* Aim *
Give each line of the records below as a JSON list of strings, one string per line, leaving out blank lines and the picture lines.

* Record list *
## begin

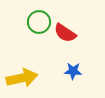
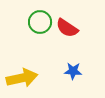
green circle: moved 1 px right
red semicircle: moved 2 px right, 5 px up
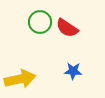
yellow arrow: moved 2 px left, 1 px down
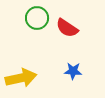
green circle: moved 3 px left, 4 px up
yellow arrow: moved 1 px right, 1 px up
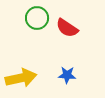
blue star: moved 6 px left, 4 px down
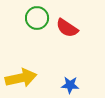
blue star: moved 3 px right, 10 px down
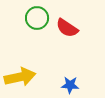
yellow arrow: moved 1 px left, 1 px up
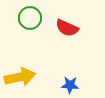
green circle: moved 7 px left
red semicircle: rotated 10 degrees counterclockwise
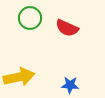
yellow arrow: moved 1 px left
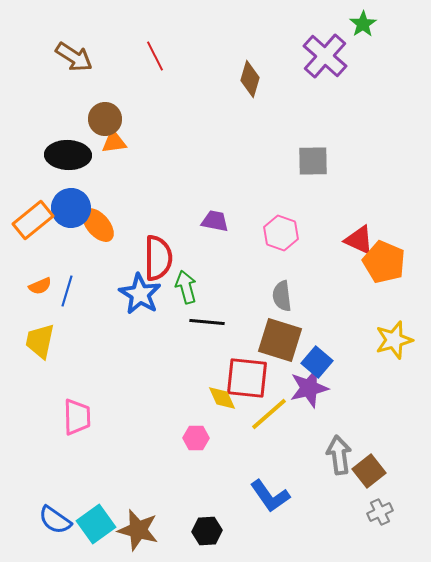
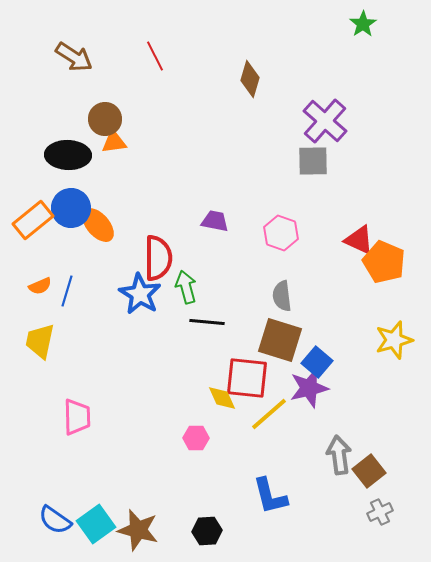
purple cross at (325, 56): moved 65 px down
blue L-shape at (270, 496): rotated 21 degrees clockwise
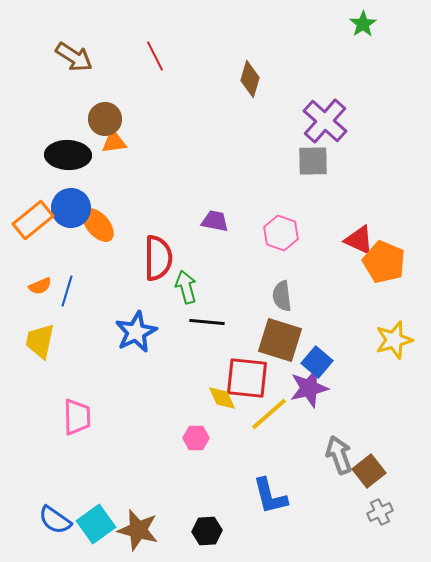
blue star at (140, 294): moved 4 px left, 38 px down; rotated 15 degrees clockwise
gray arrow at (339, 455): rotated 12 degrees counterclockwise
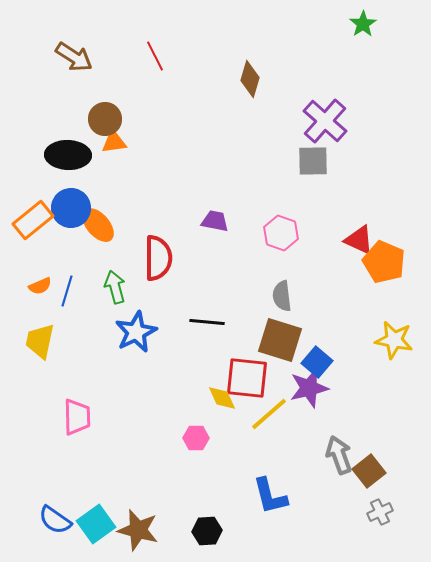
green arrow at (186, 287): moved 71 px left
yellow star at (394, 340): rotated 27 degrees clockwise
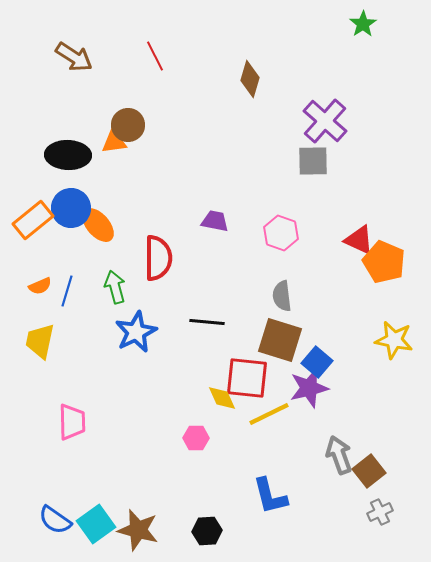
brown circle at (105, 119): moved 23 px right, 6 px down
yellow line at (269, 414): rotated 15 degrees clockwise
pink trapezoid at (77, 417): moved 5 px left, 5 px down
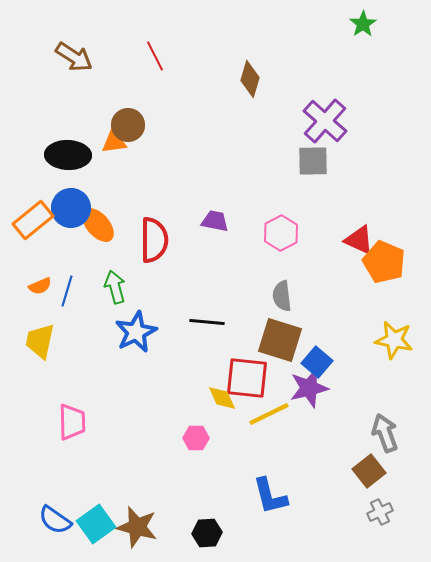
pink hexagon at (281, 233): rotated 12 degrees clockwise
red semicircle at (158, 258): moved 4 px left, 18 px up
gray arrow at (339, 455): moved 46 px right, 22 px up
brown star at (138, 530): moved 1 px left, 3 px up
black hexagon at (207, 531): moved 2 px down
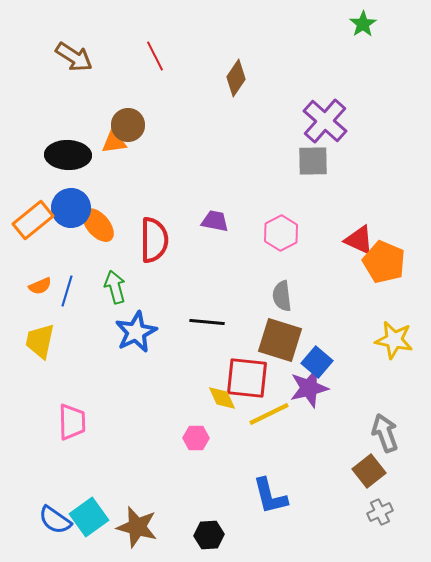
brown diamond at (250, 79): moved 14 px left, 1 px up; rotated 18 degrees clockwise
cyan square at (96, 524): moved 7 px left, 7 px up
black hexagon at (207, 533): moved 2 px right, 2 px down
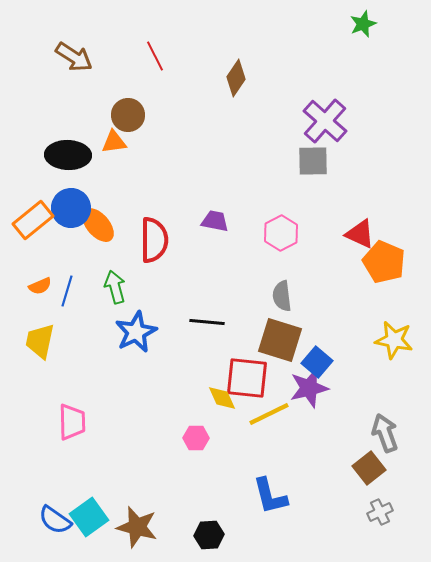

## end

* Output below *
[
  "green circle: moved 1 px right",
  "red semicircle: moved 2 px right, 5 px up",
  "yellow arrow: moved 2 px left, 1 px down",
  "green circle: moved 3 px left, 4 px up",
  "yellow arrow: moved 1 px right, 1 px up",
  "blue star: moved 6 px left, 4 px down",
  "blue star: moved 3 px right, 10 px down",
  "yellow arrow: moved 1 px left, 1 px up",
  "green circle: moved 7 px left",
  "red semicircle: rotated 10 degrees counterclockwise",
  "yellow arrow: moved 1 px left",
  "purple cross at (325, 56): moved 65 px down",
  "blue L-shape at (270, 496): rotated 21 degrees clockwise",
  "blue star at (140, 294): moved 4 px left, 38 px down; rotated 15 degrees clockwise",
  "gray arrow at (339, 455): rotated 12 degrees counterclockwise",
  "green arrow at (186, 287): moved 71 px left",
  "yellow star at (394, 340): rotated 27 degrees clockwise",
  "brown circle at (105, 119): moved 23 px right, 6 px down",
  "yellow line at (269, 414): rotated 15 degrees clockwise",
  "pink trapezoid at (77, 417): moved 5 px left, 5 px down",
  "pink hexagon at (281, 233): rotated 12 degrees clockwise",
  "red semicircle at (158, 258): moved 4 px left, 18 px up",
  "gray arrow at (339, 455): moved 46 px right, 22 px up",
  "brown star at (138, 530): moved 1 px left, 3 px up",
  "black hexagon at (207, 531): moved 2 px down",
  "brown diamond at (250, 79): moved 14 px left, 1 px up; rotated 18 degrees clockwise",
  "cyan square at (96, 524): moved 7 px left, 7 px up",
  "black hexagon at (207, 533): moved 2 px right, 2 px down"
]